== WHAT TO PRODUCE ==
Wherever "yellow" occurs in the entries, copy the line that holds it.

Spatial object tracking data

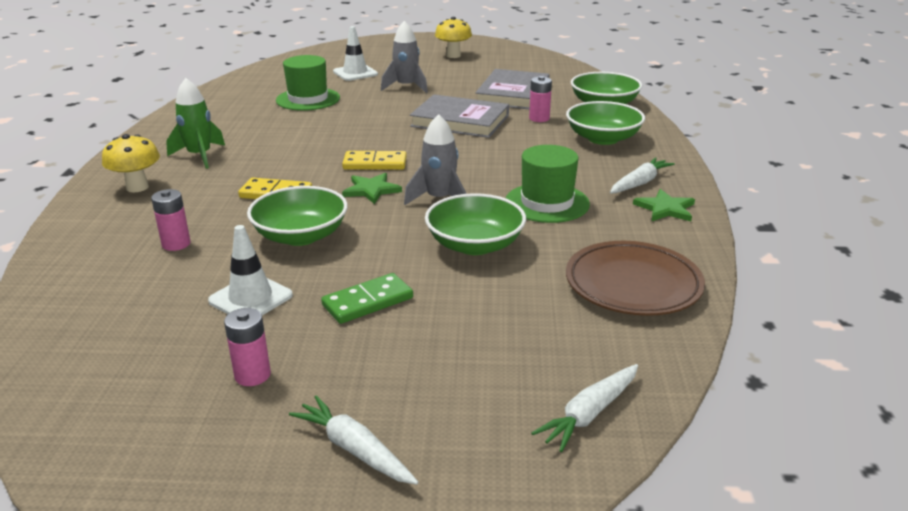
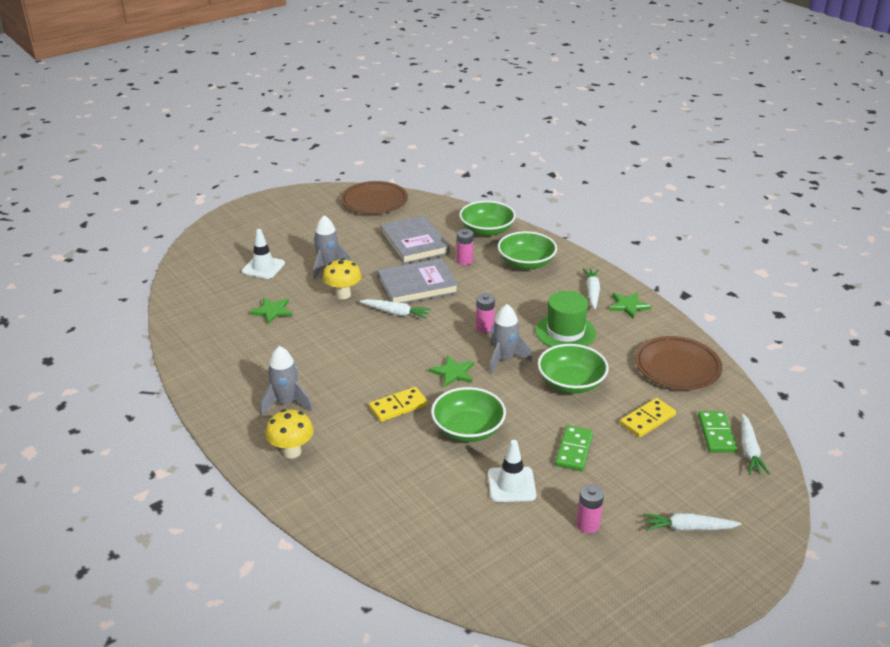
camera: 40 degrees left, 5 degrees up
(176, 244) = (403, 477): pink battery -> pink battery (484, 327)
(199, 156) = (286, 403): green rocket -> grey rocket
(308, 99) = (272, 311): green hat -> green star
(375, 163) = (420, 350): yellow domino -> yellow domino (647, 420)
(404, 132) = (396, 313): none -> white carrot
(453, 55) = (311, 217): yellow mushroom -> yellow mushroom (343, 295)
(528, 60) = (374, 202): none -> brown plate
(572, 372) = (716, 434): none -> green domino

== ANSWER SPACE ==
(375, 163) = (420, 350): yellow domino -> yellow domino (647, 420)
(453, 55) = (311, 217): yellow mushroom -> yellow mushroom (343, 295)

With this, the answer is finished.